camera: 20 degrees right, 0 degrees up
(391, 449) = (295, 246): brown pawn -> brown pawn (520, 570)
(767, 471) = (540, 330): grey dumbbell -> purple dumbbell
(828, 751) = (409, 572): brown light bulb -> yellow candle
----
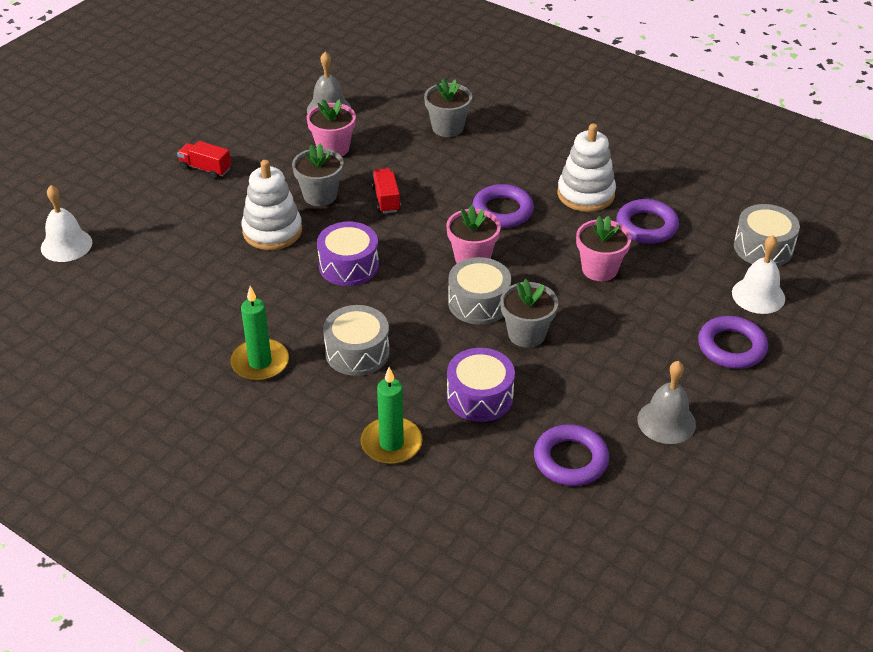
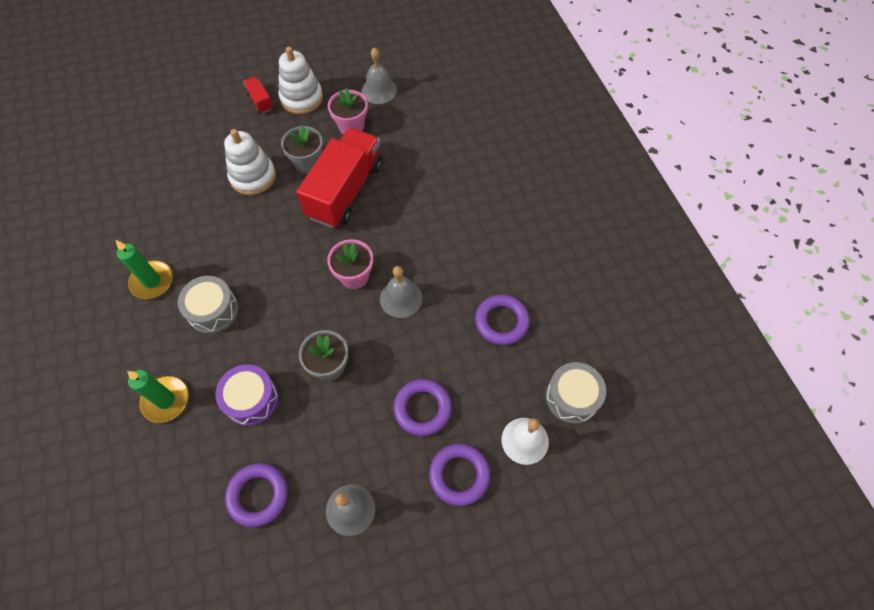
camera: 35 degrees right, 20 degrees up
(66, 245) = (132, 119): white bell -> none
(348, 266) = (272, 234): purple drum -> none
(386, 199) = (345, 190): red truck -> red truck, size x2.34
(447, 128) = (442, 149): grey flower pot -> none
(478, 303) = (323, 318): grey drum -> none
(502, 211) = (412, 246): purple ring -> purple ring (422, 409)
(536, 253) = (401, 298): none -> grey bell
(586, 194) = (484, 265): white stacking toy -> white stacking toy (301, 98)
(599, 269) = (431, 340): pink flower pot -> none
----
Your instructions >> Copy range, inclusive: the line holding "(348, 266) = (272, 234): purple drum -> none" to the line holding "(599, 269) = (431, 340): pink". Reproduce exactly those lines of the records above and no others.

Response below >>
(348, 266) = (272, 234): purple drum -> none
(386, 199) = (345, 190): red truck -> red truck, size x2.34
(447, 128) = (442, 149): grey flower pot -> none
(478, 303) = (323, 318): grey drum -> none
(502, 211) = (412, 246): purple ring -> purple ring (422, 409)
(536, 253) = (401, 298): none -> grey bell
(586, 194) = (484, 265): white stacking toy -> white stacking toy (301, 98)
(599, 269) = (431, 340): pink flower pot -> none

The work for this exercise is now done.